[[ Exercise material open ]]

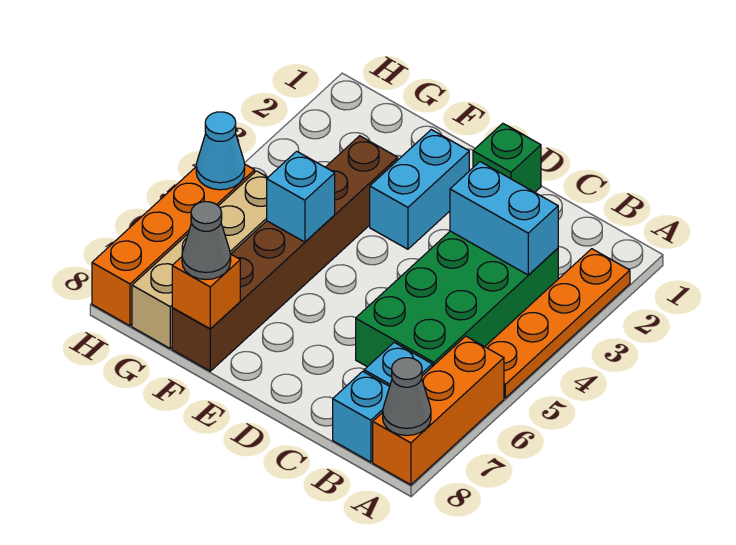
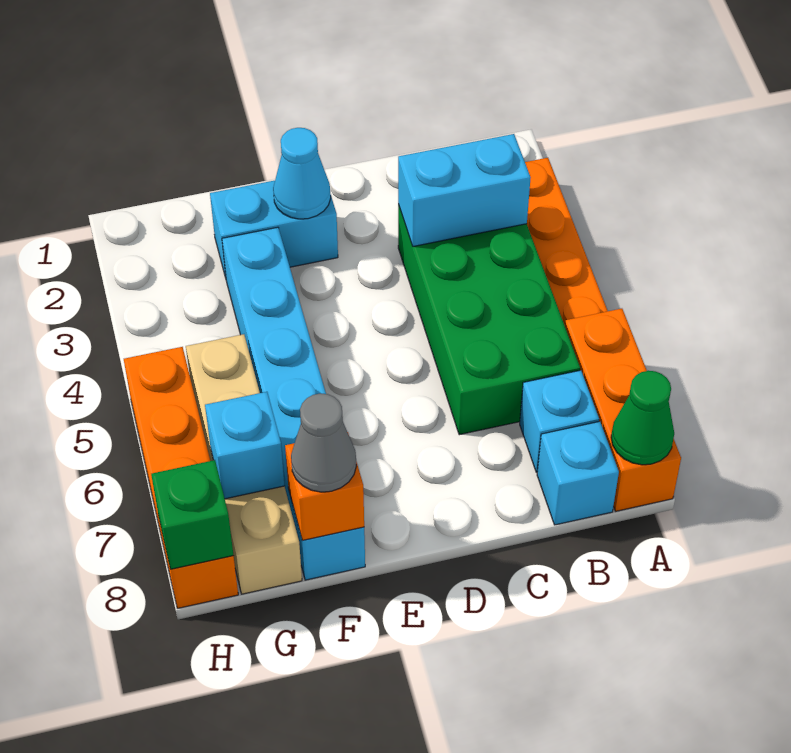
grey cone A8 level 2 -> green cone A8 level 2
green brick D1 level 1 -> green brick H8 level 2
cyan brick E2:E3 level 1 -> cyan brick E2:F2 level 1
brown brick F3:F8 level 1 -> cyan brick F3:F8 level 1
cyan brick F5 level 2 -> cyan brick G7 level 2
cyan cone H5 level 2 -> cyan cone E2 level 2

[[ Exercise material closed ]]

> _What the exercise asks_:
Your job is to copy out every line from the records above that has the word "cone".

> _Expected answer_:
grey cone A8 level 2 -> green cone A8 level 2
cyan cone H5 level 2 -> cyan cone E2 level 2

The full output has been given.